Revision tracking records
##########

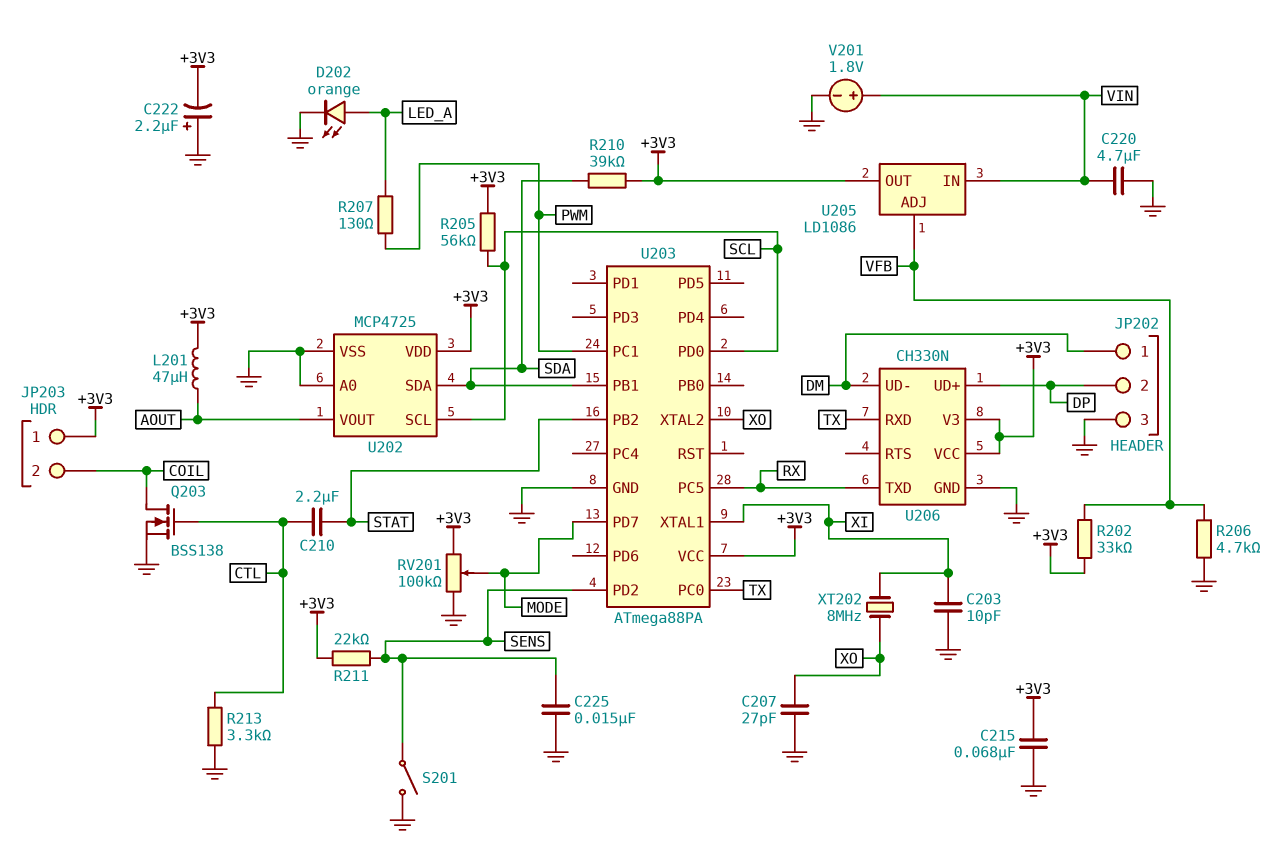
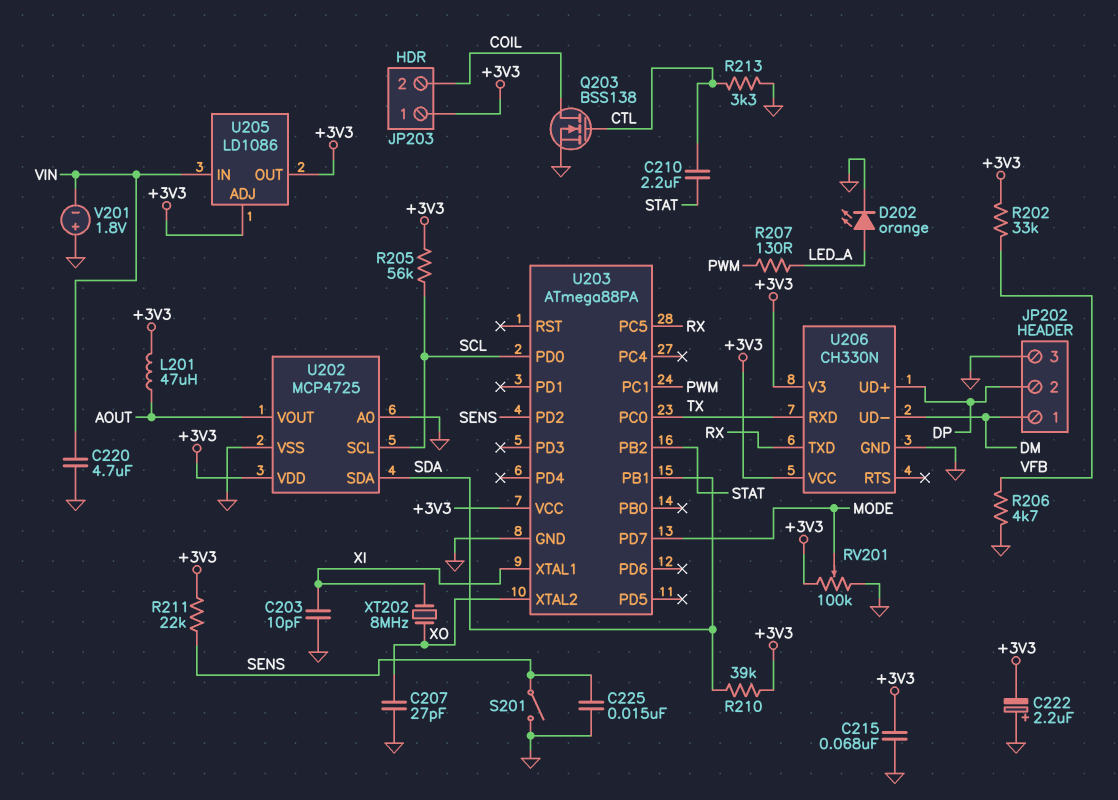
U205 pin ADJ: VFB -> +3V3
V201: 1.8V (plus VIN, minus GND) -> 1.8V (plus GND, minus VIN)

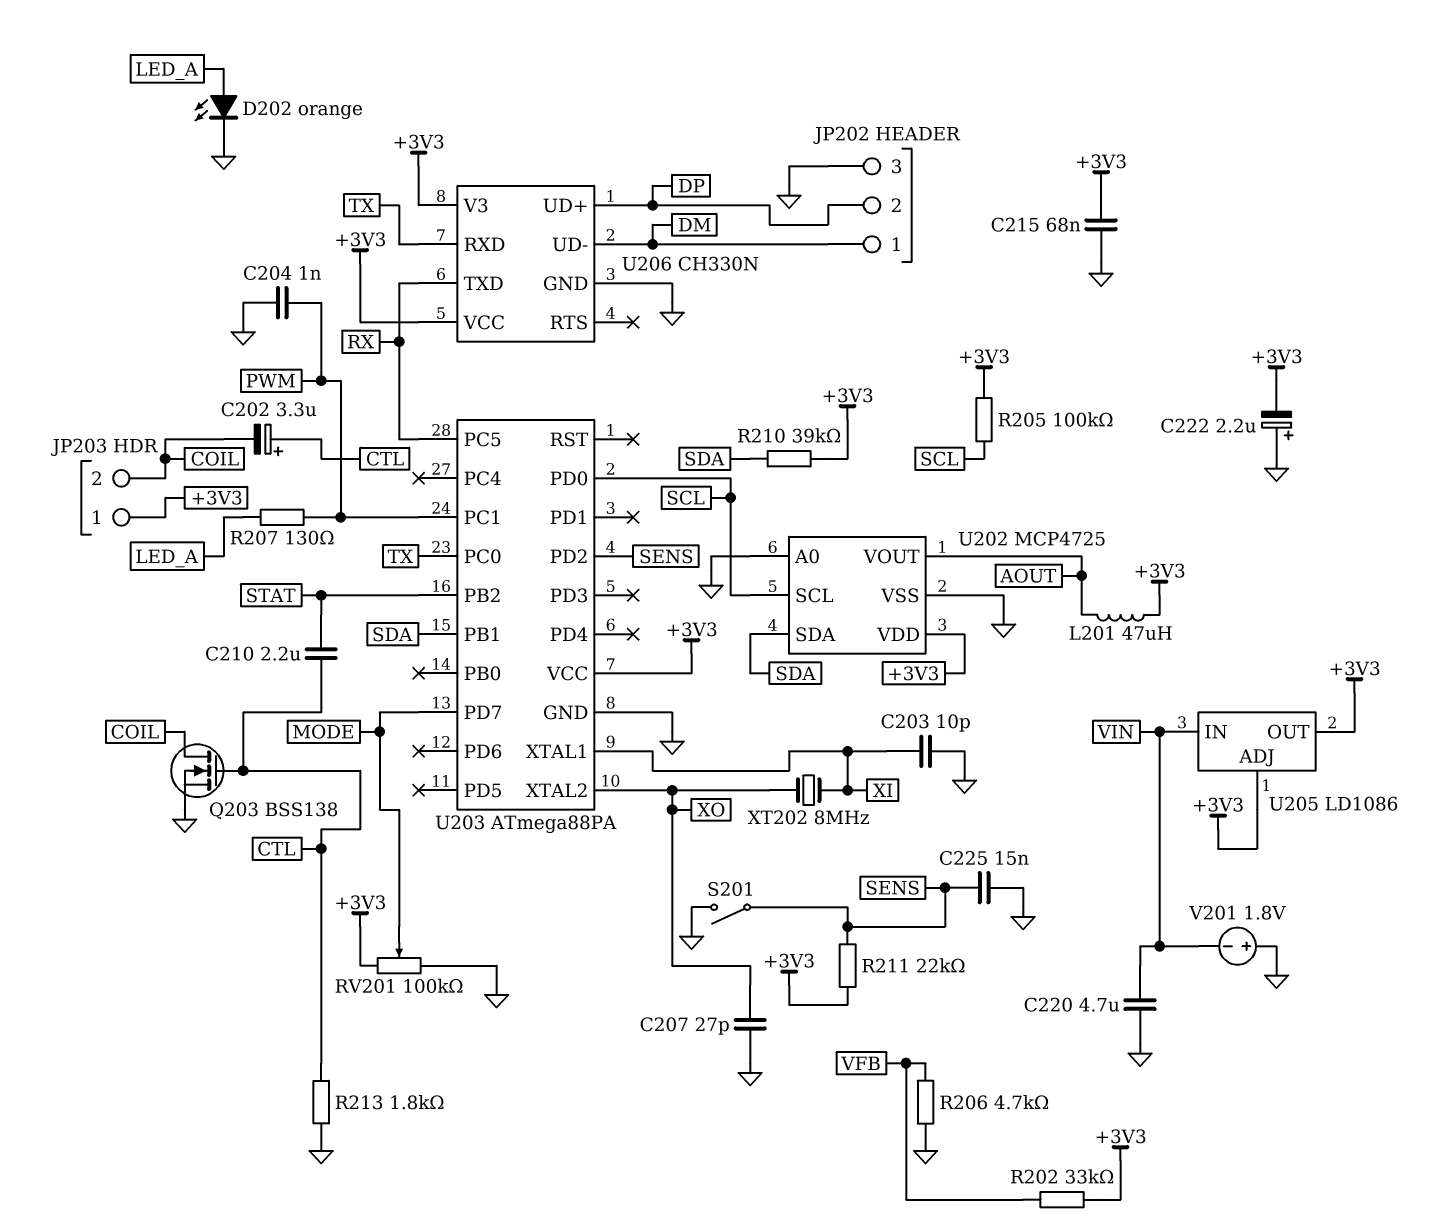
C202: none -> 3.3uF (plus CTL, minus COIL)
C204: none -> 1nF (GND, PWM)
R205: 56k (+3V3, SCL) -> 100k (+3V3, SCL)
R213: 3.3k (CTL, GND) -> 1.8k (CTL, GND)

##########

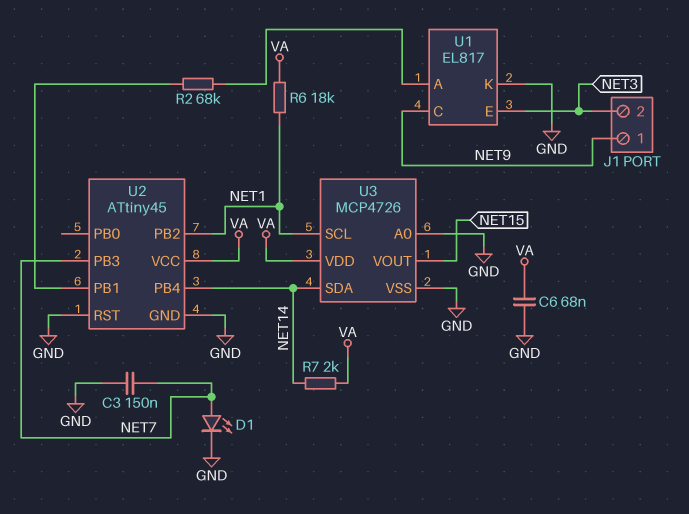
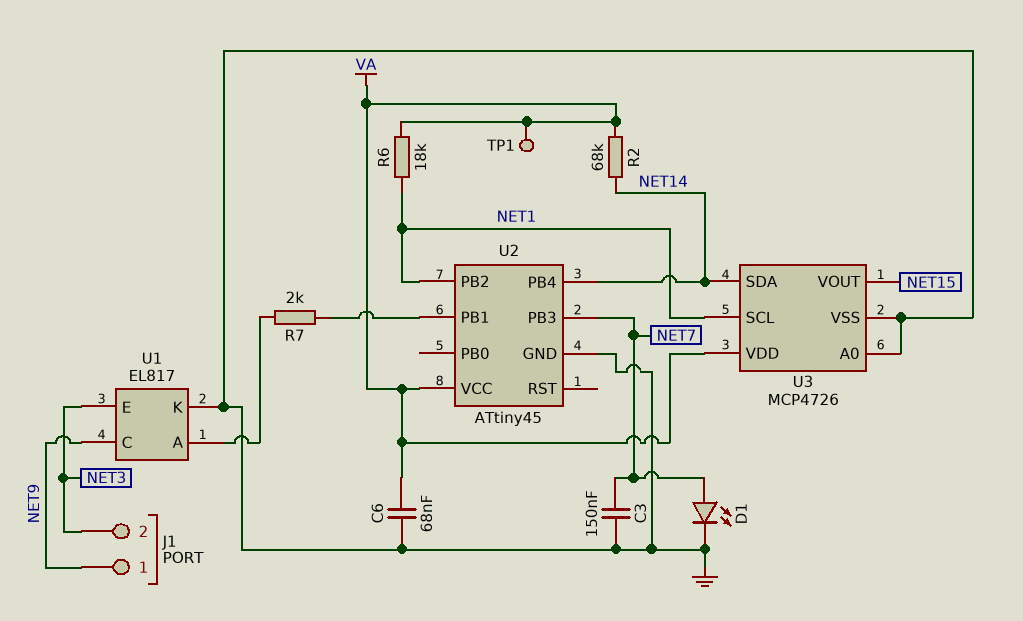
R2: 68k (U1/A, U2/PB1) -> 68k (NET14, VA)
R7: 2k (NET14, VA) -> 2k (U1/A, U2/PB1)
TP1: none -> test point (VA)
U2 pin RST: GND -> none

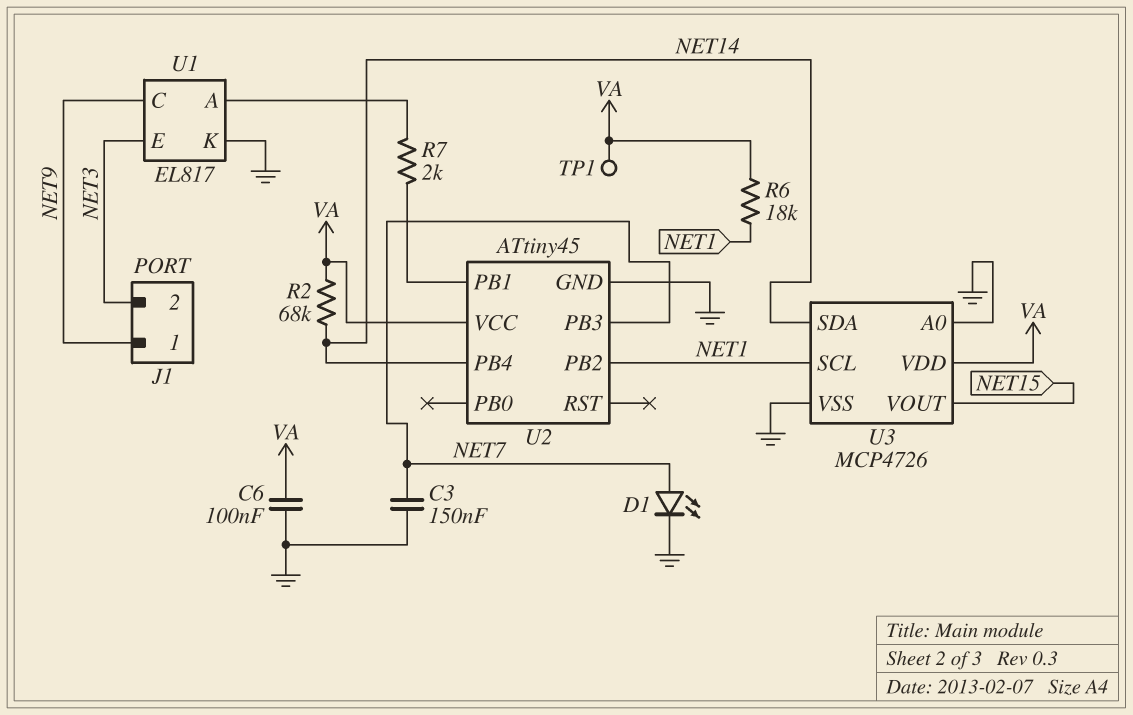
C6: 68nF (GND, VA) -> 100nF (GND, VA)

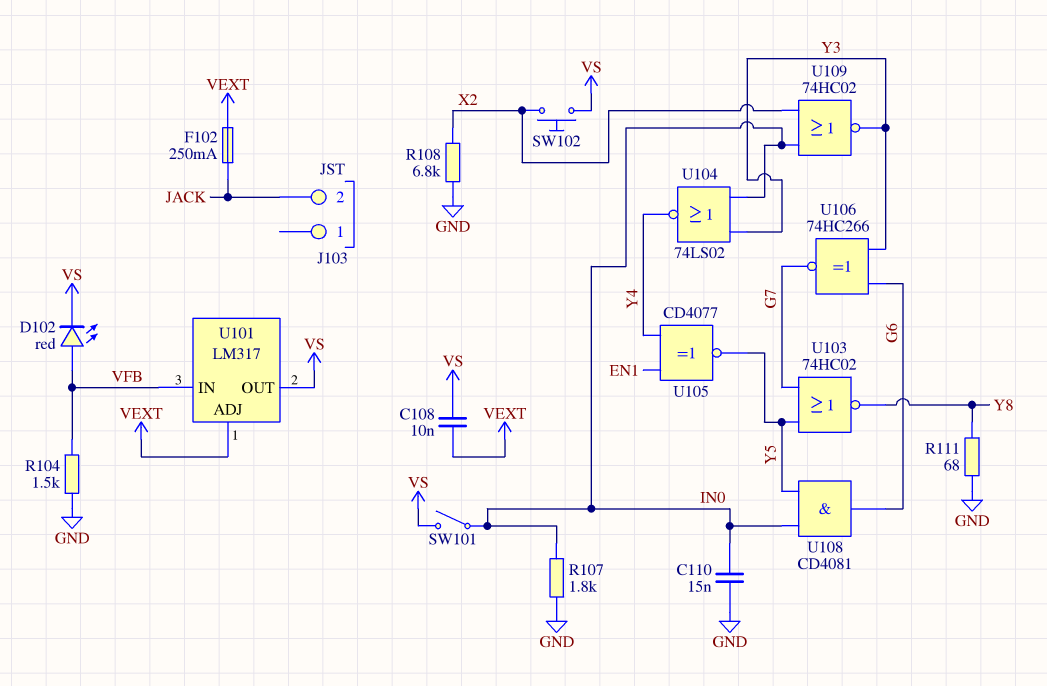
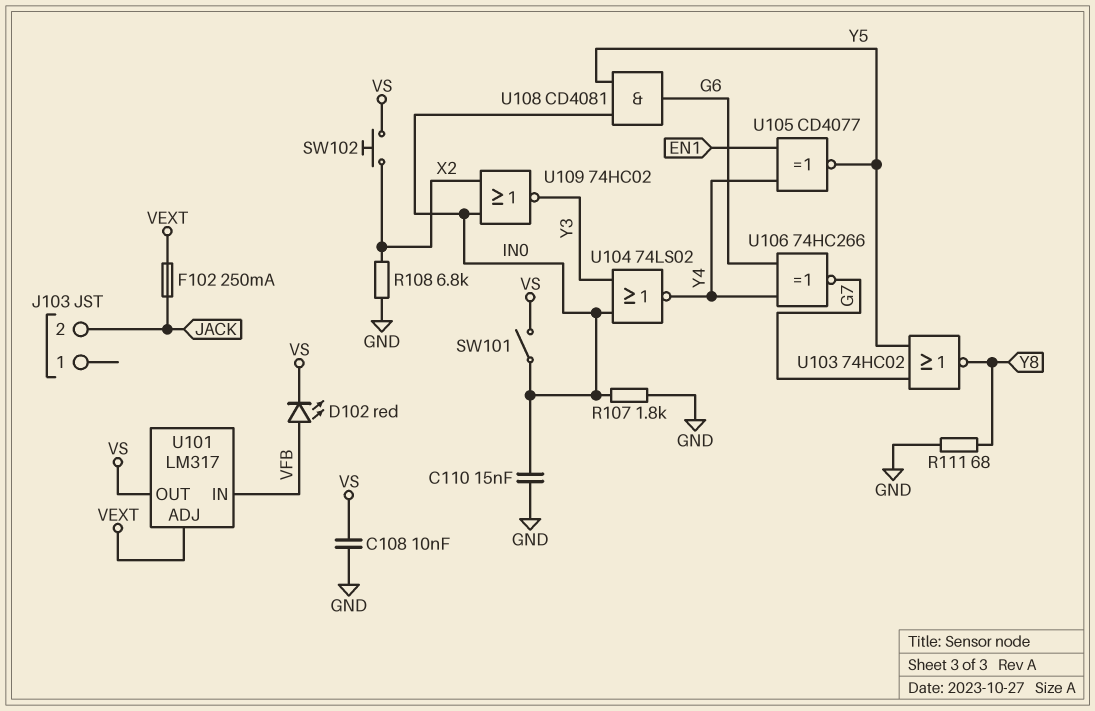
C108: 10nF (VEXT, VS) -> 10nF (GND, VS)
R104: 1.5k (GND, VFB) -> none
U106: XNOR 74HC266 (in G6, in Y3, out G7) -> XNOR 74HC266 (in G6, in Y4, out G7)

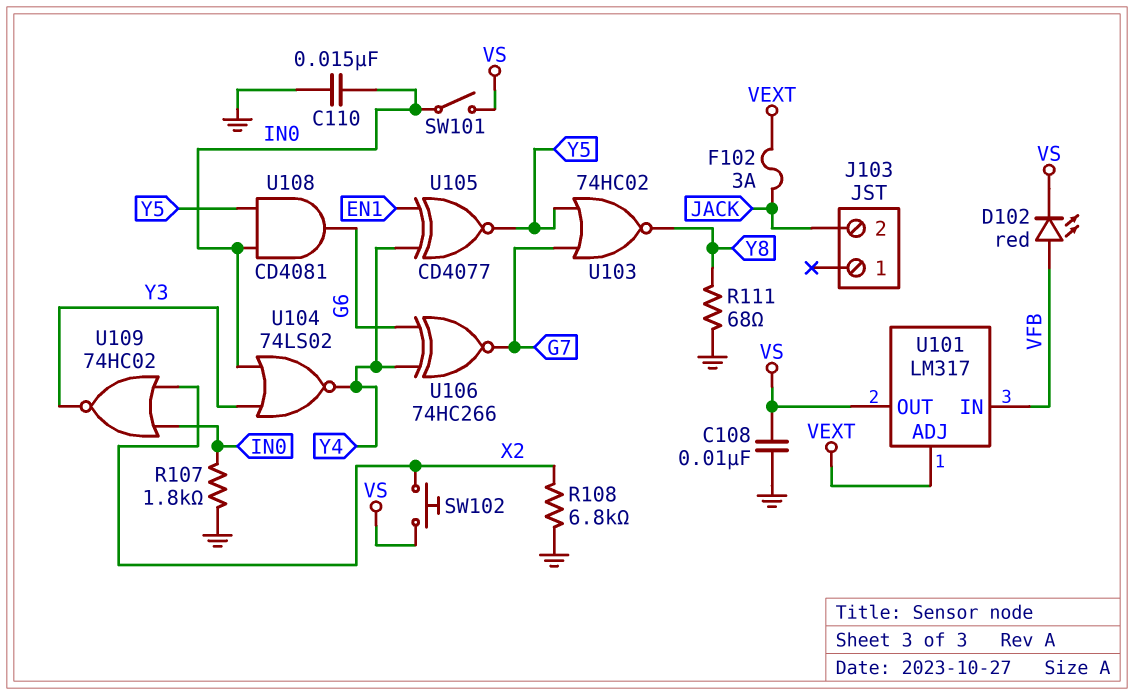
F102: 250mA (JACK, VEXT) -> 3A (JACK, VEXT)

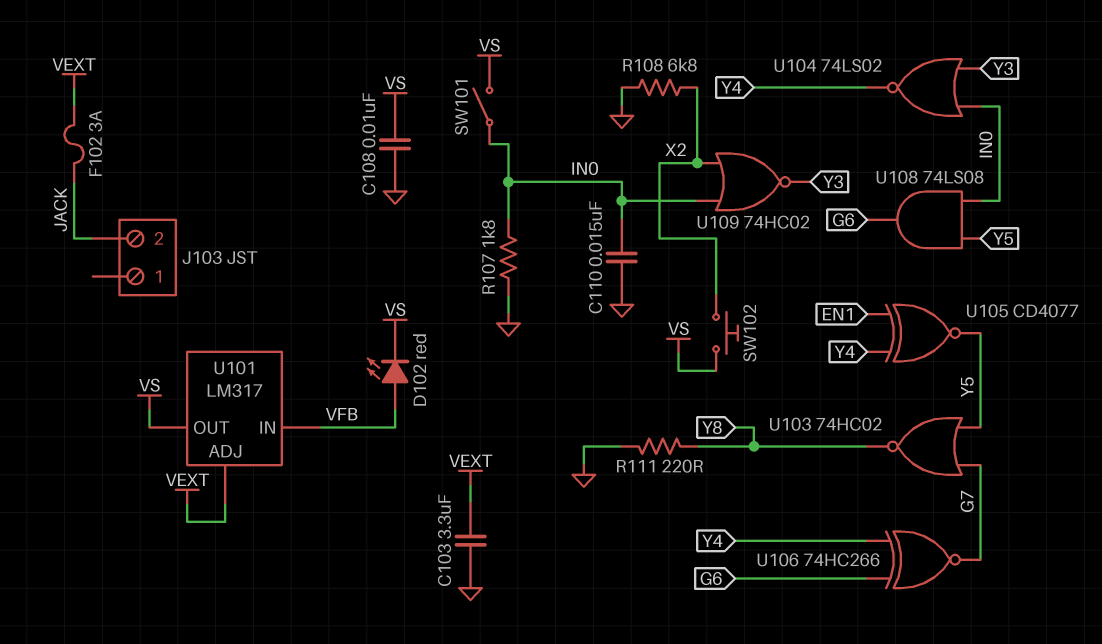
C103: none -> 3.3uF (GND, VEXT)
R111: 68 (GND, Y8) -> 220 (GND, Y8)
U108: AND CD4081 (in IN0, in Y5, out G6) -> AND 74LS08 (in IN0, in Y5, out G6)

##########

- [Instructions for the task]
Of the lines above, copy only those from the one holding "V201: 1.8V (plus" to the one holding "R213: 3.3k (CTL, GND) -> 1.8k (CTL, GND)", both included, and exclude every image.

- [Answer section]
V201: 1.8V (plus VIN, minus GND) -> 1.8V (plus GND, minus VIN)

C202: none -> 3.3uF (plus CTL, minus COIL)
C204: none -> 1nF (GND, PWM)
R205: 56k (+3V3, SCL) -> 100k (+3V3, SCL)
R213: 3.3k (CTL, GND) -> 1.8k (CTL, GND)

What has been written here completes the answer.